How to complete this task: Starting at the line that contains "purple bucket: 1 -> 2" and stopping after the last line, set down the listing exactly as it is. Add nothing.

Records for processing:

▼

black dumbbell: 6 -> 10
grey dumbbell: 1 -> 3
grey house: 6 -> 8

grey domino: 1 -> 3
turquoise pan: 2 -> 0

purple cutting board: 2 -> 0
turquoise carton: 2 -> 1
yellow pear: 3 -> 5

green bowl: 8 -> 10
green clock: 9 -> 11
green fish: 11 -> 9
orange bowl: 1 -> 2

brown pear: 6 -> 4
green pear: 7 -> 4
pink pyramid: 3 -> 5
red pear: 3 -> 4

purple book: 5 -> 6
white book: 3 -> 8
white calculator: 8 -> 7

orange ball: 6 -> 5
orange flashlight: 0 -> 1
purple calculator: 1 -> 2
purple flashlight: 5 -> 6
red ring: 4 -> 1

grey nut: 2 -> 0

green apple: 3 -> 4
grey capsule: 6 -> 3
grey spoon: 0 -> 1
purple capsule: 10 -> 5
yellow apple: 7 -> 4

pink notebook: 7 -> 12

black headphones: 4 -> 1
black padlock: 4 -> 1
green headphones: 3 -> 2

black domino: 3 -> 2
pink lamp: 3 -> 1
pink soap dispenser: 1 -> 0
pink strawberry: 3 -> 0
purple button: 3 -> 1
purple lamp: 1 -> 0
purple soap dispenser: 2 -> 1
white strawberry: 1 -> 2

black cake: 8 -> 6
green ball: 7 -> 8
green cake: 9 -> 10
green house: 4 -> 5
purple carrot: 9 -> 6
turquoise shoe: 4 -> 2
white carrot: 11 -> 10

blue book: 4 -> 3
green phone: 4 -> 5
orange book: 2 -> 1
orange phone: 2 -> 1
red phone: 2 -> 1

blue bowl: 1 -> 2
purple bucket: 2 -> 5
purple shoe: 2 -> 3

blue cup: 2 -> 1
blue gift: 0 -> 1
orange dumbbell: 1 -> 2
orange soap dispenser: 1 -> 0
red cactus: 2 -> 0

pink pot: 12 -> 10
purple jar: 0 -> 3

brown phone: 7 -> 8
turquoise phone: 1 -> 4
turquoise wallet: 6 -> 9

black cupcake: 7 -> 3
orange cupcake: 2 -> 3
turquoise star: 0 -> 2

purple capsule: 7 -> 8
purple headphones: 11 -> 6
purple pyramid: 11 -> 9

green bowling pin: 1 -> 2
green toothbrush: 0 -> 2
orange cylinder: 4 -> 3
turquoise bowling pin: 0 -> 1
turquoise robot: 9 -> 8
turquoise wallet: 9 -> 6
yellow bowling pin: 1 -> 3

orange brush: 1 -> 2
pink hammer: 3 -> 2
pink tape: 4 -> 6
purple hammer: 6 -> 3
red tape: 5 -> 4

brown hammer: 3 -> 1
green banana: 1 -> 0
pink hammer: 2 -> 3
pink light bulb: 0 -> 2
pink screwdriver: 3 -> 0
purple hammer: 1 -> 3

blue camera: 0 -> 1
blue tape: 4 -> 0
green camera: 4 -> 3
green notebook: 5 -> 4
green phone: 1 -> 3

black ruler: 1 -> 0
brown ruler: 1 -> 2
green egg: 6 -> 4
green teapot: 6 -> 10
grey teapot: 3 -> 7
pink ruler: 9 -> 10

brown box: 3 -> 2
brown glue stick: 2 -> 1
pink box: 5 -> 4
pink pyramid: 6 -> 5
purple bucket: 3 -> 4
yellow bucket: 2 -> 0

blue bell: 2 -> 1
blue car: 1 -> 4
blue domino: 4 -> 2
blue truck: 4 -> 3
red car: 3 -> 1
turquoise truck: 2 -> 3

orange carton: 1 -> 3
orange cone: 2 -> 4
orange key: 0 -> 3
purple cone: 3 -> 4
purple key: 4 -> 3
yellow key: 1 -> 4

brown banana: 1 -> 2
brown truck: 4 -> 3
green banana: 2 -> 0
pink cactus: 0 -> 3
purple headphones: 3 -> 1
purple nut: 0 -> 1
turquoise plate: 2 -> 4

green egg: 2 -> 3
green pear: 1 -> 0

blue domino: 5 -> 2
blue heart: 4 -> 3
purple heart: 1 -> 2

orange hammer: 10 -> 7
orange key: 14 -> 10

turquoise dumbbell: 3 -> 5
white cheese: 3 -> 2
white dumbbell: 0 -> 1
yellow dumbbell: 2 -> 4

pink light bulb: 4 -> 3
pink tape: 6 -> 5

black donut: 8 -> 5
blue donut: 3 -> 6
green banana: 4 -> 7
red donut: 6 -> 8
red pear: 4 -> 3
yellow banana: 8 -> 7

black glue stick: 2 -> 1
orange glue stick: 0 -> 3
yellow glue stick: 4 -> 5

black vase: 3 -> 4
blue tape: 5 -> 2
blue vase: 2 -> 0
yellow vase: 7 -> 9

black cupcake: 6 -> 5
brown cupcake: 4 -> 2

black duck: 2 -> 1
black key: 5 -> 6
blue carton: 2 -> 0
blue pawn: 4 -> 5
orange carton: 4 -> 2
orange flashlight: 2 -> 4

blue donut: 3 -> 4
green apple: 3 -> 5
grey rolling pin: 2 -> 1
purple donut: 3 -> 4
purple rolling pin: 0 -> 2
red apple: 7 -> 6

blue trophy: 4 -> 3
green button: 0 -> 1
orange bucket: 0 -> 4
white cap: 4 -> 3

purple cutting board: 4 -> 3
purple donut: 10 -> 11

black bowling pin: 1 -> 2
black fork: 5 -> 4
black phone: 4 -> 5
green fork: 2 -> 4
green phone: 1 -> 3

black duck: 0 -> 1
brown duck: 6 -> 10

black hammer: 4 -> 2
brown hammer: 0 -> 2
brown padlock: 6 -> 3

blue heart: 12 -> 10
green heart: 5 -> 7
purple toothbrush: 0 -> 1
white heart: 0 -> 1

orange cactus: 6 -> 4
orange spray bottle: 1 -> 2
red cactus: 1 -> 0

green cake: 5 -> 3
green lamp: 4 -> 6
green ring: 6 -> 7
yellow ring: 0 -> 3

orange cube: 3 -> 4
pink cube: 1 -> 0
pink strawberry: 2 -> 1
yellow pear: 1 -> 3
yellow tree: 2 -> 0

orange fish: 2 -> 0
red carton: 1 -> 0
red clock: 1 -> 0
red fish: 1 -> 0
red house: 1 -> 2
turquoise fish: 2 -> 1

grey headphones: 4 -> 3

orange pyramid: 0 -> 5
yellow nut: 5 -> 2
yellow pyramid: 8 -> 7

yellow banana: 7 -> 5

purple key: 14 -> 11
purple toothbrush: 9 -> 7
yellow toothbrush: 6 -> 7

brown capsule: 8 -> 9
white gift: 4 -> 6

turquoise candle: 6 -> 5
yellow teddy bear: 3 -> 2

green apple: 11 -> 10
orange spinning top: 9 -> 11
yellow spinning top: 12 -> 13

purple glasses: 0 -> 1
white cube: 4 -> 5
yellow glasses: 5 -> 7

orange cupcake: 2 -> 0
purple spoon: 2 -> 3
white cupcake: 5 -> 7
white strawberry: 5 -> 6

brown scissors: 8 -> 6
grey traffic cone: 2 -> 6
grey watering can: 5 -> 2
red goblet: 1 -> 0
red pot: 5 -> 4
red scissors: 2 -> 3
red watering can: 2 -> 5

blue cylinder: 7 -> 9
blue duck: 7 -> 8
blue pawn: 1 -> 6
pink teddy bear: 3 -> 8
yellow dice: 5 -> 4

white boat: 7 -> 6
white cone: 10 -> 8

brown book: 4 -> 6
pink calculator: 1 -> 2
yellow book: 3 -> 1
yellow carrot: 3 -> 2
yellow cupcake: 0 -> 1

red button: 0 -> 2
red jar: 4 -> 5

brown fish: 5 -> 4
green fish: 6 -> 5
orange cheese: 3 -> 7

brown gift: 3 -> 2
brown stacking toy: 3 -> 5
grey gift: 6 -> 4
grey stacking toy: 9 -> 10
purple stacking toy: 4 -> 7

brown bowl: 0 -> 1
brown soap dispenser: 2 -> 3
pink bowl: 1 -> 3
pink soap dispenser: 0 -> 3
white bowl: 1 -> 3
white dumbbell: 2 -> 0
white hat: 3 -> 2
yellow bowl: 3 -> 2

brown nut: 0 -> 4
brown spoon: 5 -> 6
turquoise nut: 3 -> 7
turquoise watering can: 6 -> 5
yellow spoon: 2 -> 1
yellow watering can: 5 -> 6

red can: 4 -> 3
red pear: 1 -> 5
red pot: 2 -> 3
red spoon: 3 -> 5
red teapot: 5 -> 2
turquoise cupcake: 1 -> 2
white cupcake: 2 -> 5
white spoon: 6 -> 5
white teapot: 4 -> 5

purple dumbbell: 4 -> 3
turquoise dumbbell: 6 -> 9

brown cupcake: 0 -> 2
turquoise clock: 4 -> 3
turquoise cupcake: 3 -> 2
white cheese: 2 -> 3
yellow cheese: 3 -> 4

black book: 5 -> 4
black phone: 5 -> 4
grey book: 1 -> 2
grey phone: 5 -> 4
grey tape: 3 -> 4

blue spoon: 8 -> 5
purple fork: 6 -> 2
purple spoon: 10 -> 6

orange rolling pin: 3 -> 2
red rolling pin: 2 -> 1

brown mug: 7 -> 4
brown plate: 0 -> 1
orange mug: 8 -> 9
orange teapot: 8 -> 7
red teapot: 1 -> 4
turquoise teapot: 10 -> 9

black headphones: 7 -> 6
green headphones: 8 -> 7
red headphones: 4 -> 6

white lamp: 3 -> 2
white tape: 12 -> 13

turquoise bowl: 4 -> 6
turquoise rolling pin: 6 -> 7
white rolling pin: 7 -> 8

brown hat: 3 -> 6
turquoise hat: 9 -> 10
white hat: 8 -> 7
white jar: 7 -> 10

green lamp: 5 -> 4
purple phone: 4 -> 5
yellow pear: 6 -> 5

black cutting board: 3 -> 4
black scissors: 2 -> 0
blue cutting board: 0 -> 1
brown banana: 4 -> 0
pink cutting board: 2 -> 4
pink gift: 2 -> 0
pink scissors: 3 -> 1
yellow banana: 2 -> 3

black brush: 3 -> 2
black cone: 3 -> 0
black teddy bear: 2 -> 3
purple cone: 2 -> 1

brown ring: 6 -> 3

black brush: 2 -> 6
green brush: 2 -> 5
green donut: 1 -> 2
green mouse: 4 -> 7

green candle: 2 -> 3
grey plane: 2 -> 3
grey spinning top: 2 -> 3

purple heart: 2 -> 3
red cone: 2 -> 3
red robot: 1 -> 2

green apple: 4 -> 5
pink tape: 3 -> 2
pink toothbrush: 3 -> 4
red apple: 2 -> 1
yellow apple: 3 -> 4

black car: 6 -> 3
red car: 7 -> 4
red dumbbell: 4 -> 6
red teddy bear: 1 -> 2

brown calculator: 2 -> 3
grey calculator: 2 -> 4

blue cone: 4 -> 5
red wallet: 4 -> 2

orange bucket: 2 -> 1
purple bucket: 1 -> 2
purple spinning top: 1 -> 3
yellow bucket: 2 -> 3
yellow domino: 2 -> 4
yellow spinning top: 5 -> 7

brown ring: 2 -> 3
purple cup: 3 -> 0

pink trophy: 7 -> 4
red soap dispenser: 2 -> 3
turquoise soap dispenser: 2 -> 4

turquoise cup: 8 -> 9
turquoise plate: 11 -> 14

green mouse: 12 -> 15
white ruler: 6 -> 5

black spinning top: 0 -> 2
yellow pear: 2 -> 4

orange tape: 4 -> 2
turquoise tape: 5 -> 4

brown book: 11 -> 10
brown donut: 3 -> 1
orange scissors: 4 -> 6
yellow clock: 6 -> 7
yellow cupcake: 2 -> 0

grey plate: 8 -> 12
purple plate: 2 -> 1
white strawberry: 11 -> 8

▲

Task solution:
purple bucket: 1 -> 2
purple spinning top: 1 -> 3
yellow bucket: 2 -> 3
yellow domino: 2 -> 4
yellow spinning top: 5 -> 7

brown ring: 2 -> 3
purple cup: 3 -> 0

pink trophy: 7 -> 4
red soap dispenser: 2 -> 3
turquoise soap dispenser: 2 -> 4

turquoise cup: 8 -> 9
turquoise plate: 11 -> 14

green mouse: 12 -> 15
white ruler: 6 -> 5

black spinning top: 0 -> 2
yellow pear: 2 -> 4

orange tape: 4 -> 2
turquoise tape: 5 -> 4

brown book: 11 -> 10
brown donut: 3 -> 1
orange scissors: 4 -> 6
yellow clock: 6 -> 7
yellow cupcake: 2 -> 0

grey plate: 8 -> 12
purple plate: 2 -> 1
white strawberry: 11 -> 8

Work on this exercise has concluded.